| Directions for this task |
Please return the listing below exactly, without any of its pictures.

| Data extract |
[Start of section]

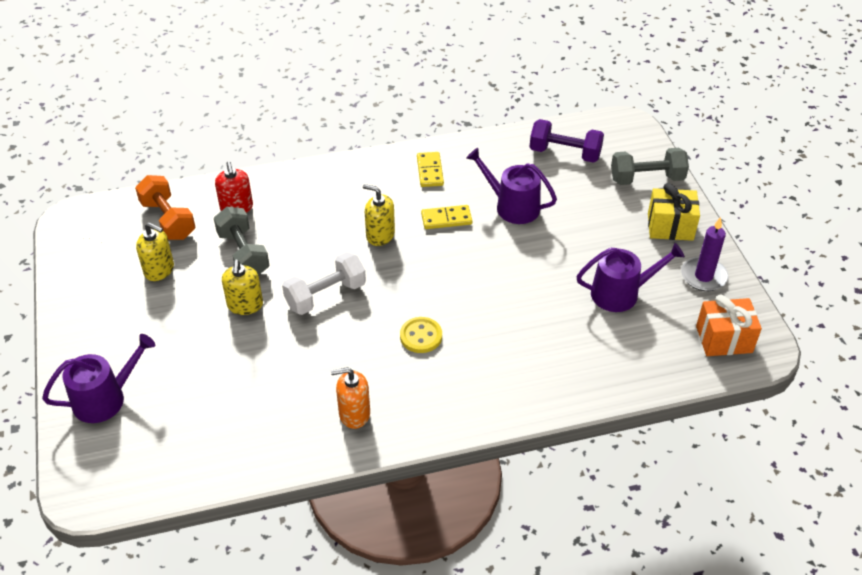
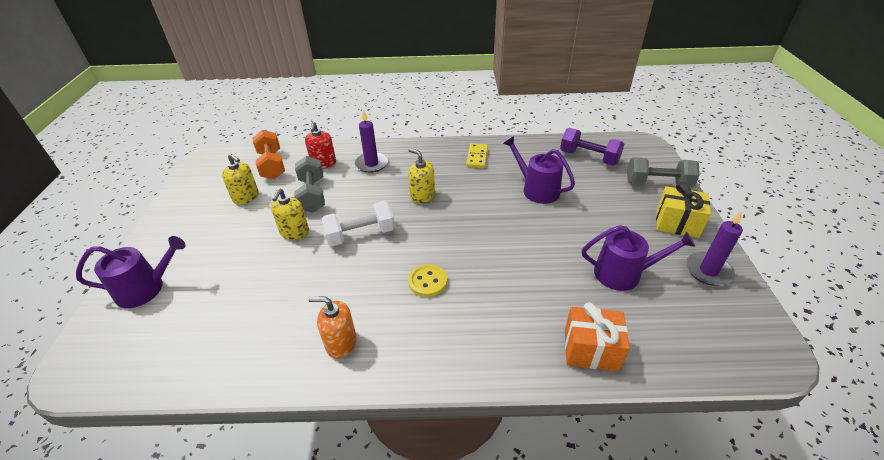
camera: 15 degrees right, 5 degrees down
(300, 199) = (371, 164): none -> purple candle
(446, 219) = (479, 191): yellow domino -> none
(724, 339) = (729, 336): orange gift -> orange gift (591, 350)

[End of section]

| Answer area |
camera: 15 degrees right, 5 degrees down
(300, 199) = (371, 164): none -> purple candle
(446, 219) = (479, 191): yellow domino -> none
(724, 339) = (729, 336): orange gift -> orange gift (591, 350)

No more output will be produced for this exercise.